# WORK REQUIRED
Repeat the lines below exactly as they appear, but leave out the images.

# SOURCE DATA
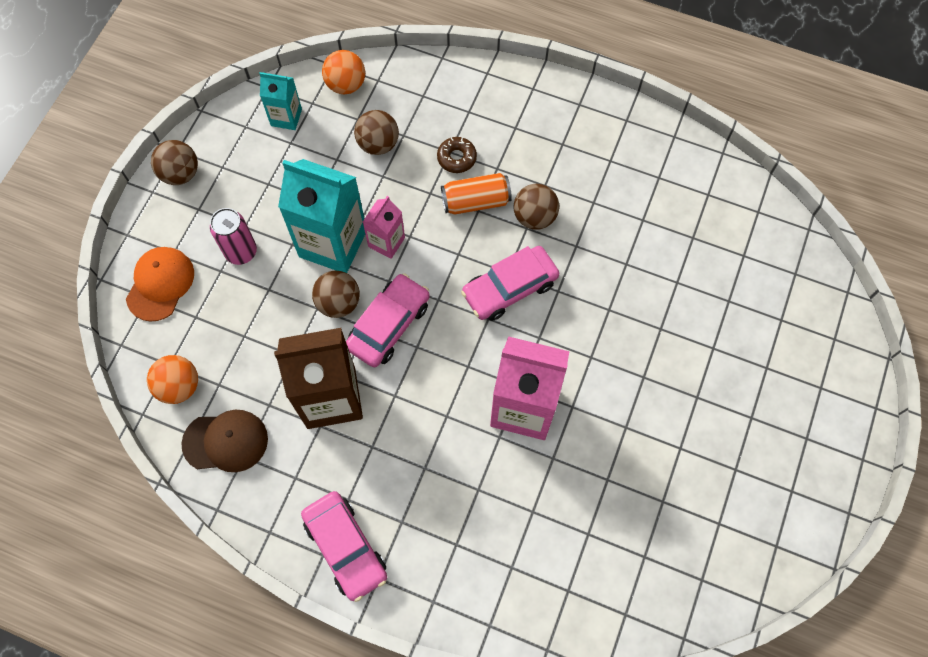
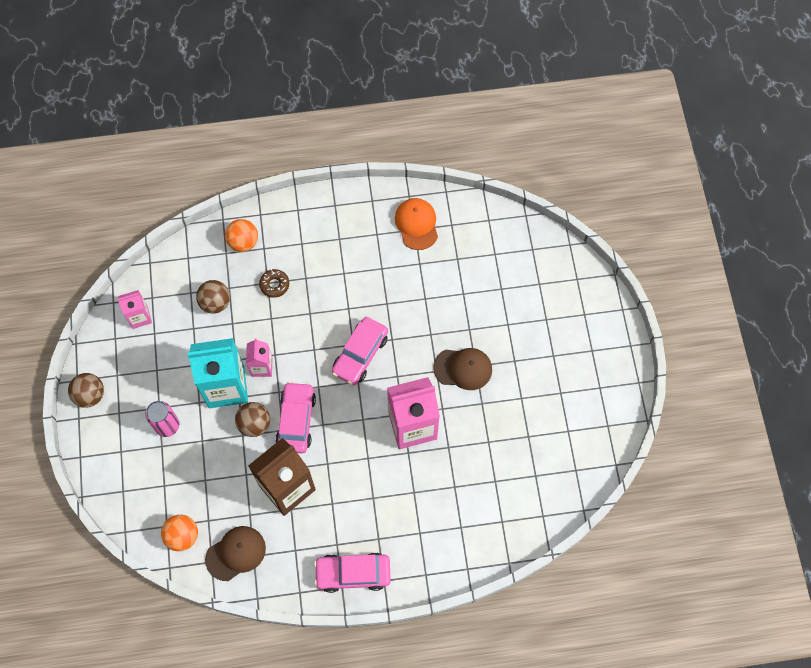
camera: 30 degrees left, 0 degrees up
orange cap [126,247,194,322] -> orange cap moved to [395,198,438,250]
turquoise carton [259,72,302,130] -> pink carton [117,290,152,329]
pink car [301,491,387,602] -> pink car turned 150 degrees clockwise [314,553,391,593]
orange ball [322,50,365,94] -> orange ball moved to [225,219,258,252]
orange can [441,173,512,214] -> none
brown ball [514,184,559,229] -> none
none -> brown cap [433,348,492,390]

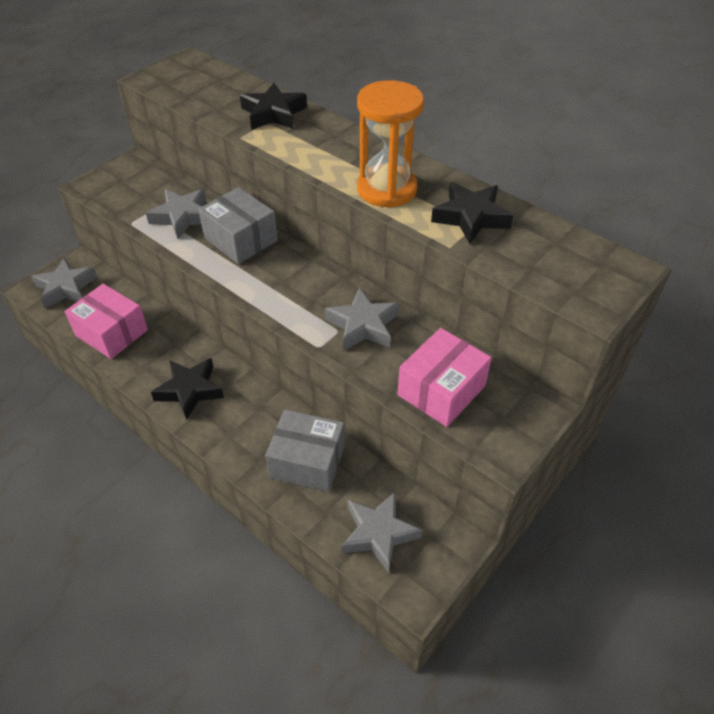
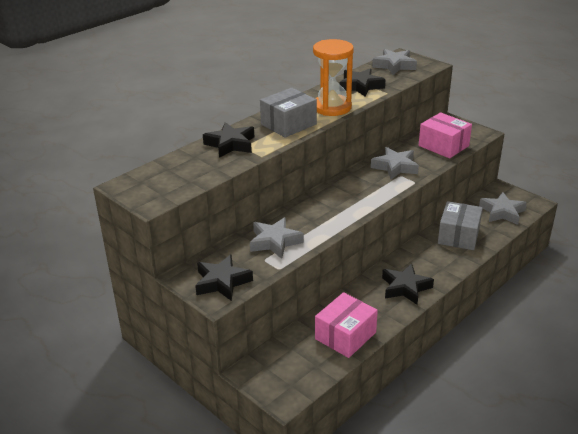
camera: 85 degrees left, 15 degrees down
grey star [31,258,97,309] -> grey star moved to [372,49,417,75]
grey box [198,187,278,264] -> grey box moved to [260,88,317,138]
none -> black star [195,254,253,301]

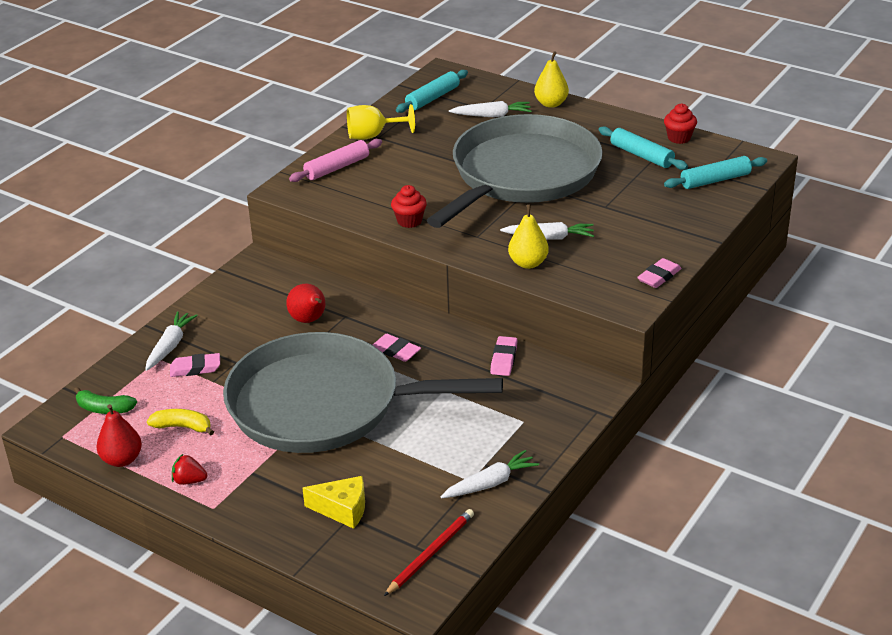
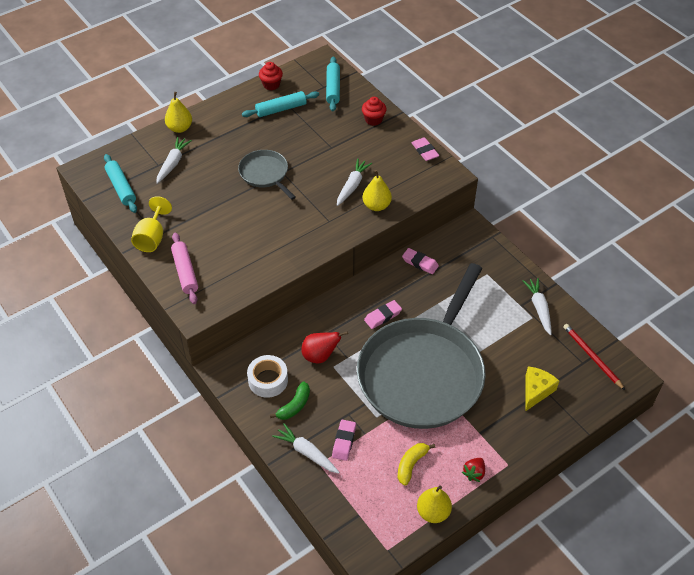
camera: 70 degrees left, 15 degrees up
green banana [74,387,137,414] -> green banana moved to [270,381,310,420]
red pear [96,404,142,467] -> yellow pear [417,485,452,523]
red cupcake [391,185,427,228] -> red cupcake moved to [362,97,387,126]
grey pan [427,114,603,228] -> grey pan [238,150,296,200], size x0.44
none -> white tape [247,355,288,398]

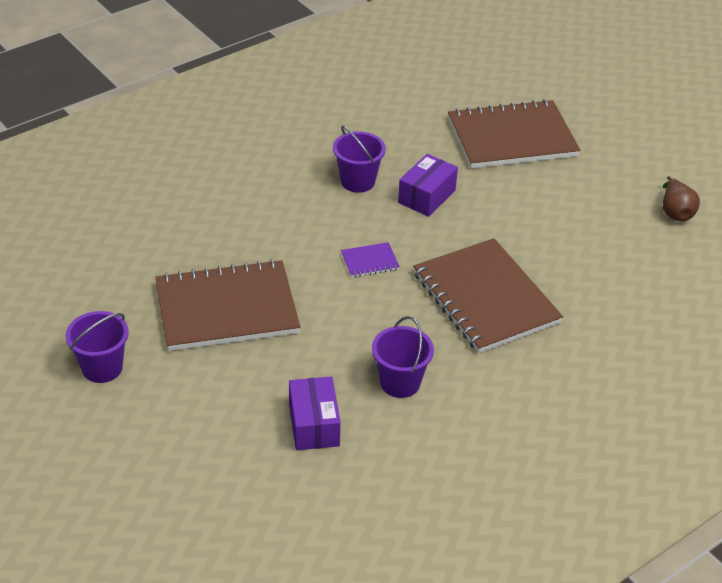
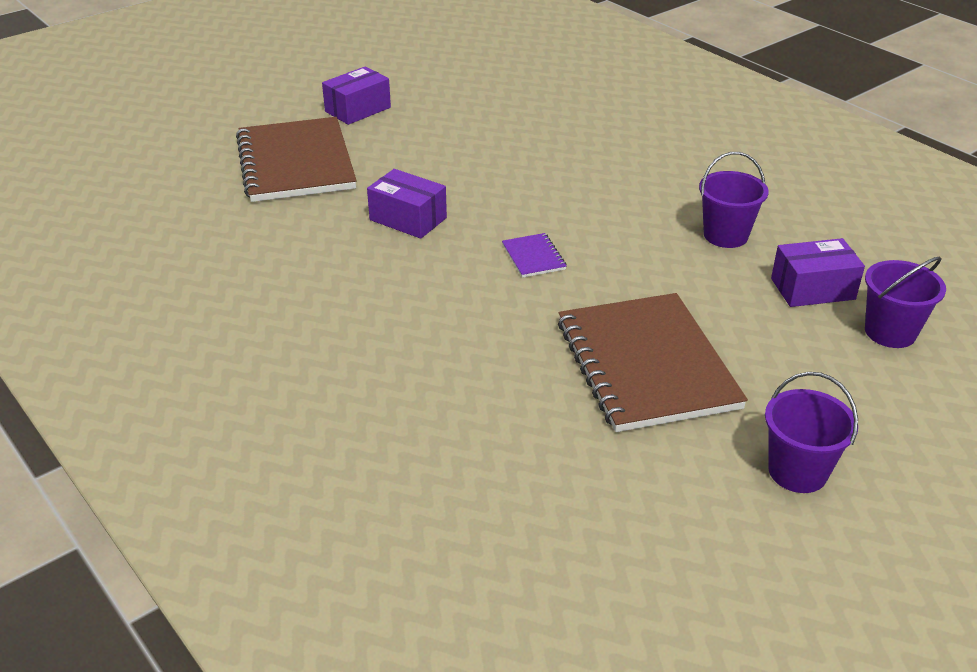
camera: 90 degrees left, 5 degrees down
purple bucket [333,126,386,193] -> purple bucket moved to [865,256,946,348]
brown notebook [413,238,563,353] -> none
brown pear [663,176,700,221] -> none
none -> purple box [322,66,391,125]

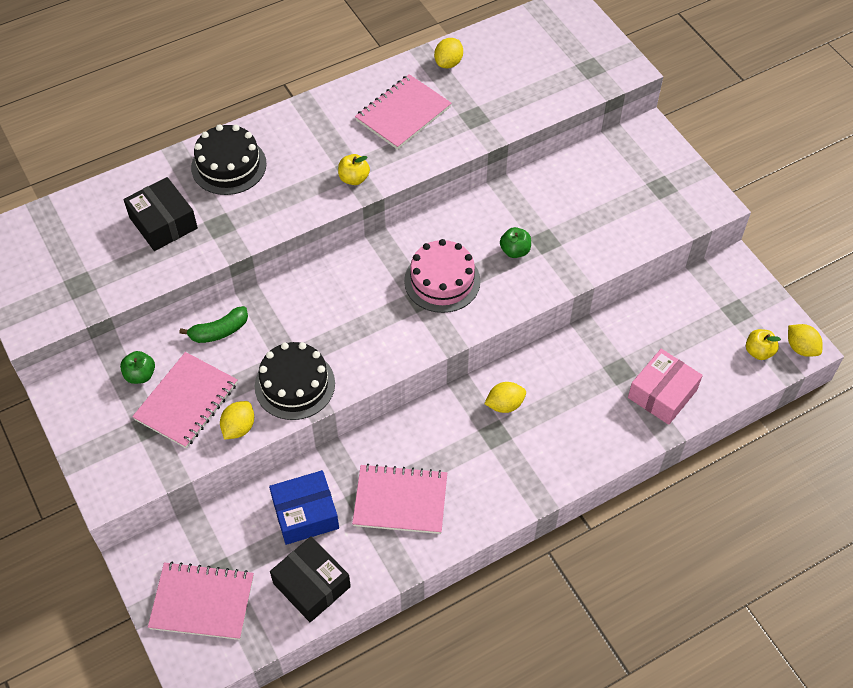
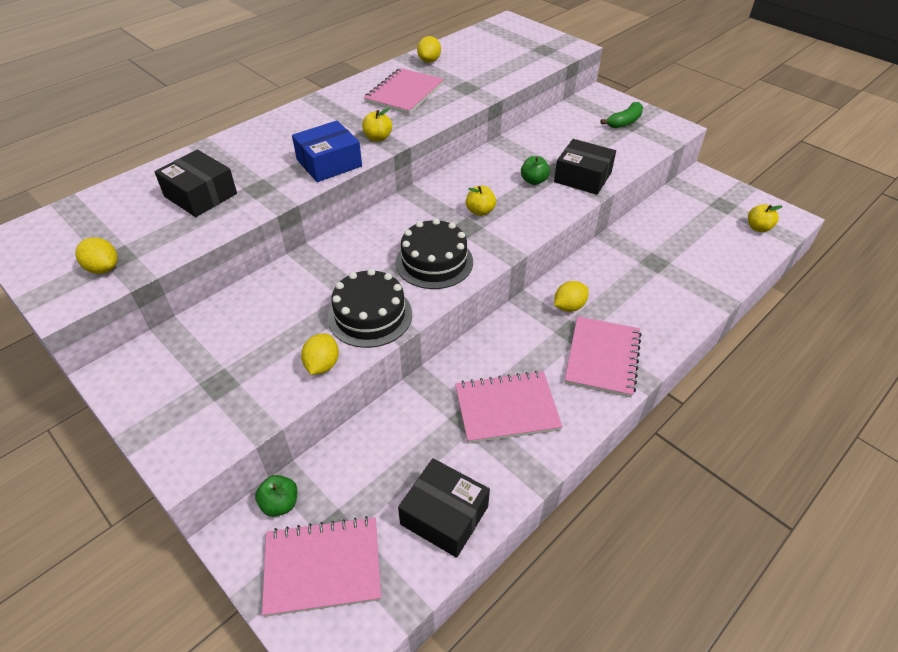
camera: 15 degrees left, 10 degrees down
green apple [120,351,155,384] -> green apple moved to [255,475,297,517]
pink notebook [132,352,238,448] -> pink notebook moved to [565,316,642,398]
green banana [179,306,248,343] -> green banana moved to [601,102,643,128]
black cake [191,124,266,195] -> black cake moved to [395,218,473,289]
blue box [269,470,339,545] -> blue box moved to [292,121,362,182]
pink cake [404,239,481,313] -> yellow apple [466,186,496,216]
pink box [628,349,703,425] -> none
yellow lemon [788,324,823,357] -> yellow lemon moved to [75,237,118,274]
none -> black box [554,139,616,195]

# FINISHED TASK
camera: 30 degrees left, 0 degrees up
orange cap [126,247,194,322] -> orange cap moved to [395,198,438,250]
turquoise carton [259,72,302,130] -> pink carton [117,290,152,329]
pink car [301,491,387,602] -> pink car turned 150 degrees clockwise [314,553,391,593]
orange ball [322,50,365,94] -> orange ball moved to [225,219,258,252]
orange can [441,173,512,214] -> none
brown ball [514,184,559,229] -> none
none -> brown cap [433,348,492,390]

camera: 85 degrees left, 15 degrees down
grey star [31,258,97,309] -> grey star moved to [372,49,417,75]
grey box [198,187,278,264] -> grey box moved to [260,88,317,138]
none -> black star [195,254,253,301]

camera: 70 degrees left, 15 degrees up
green banana [74,387,137,414] -> green banana moved to [270,381,310,420]
red pear [96,404,142,467] -> yellow pear [417,485,452,523]
red cupcake [391,185,427,228] -> red cupcake moved to [362,97,387,126]
grey pan [427,114,603,228] -> grey pan [238,150,296,200], size x0.44
none -> white tape [247,355,288,398]

camera: 90 degrees left, 5 degrees down
purple bucket [333,126,386,193] -> purple bucket moved to [865,256,946,348]
brown notebook [413,238,563,353] -> none
brown pear [663,176,700,221] -> none
none -> purple box [322,66,391,125]

camera: 15 degrees left, 10 degrees down
green apple [120,351,155,384] -> green apple moved to [255,475,297,517]
pink notebook [132,352,238,448] -> pink notebook moved to [565,316,642,398]
green banana [179,306,248,343] -> green banana moved to [601,102,643,128]
black cake [191,124,266,195] -> black cake moved to [395,218,473,289]
blue box [269,470,339,545] -> blue box moved to [292,121,362,182]
pink cake [404,239,481,313] -> yellow apple [466,186,496,216]
pink box [628,349,703,425] -> none
yellow lemon [788,324,823,357] -> yellow lemon moved to [75,237,118,274]
none -> black box [554,139,616,195]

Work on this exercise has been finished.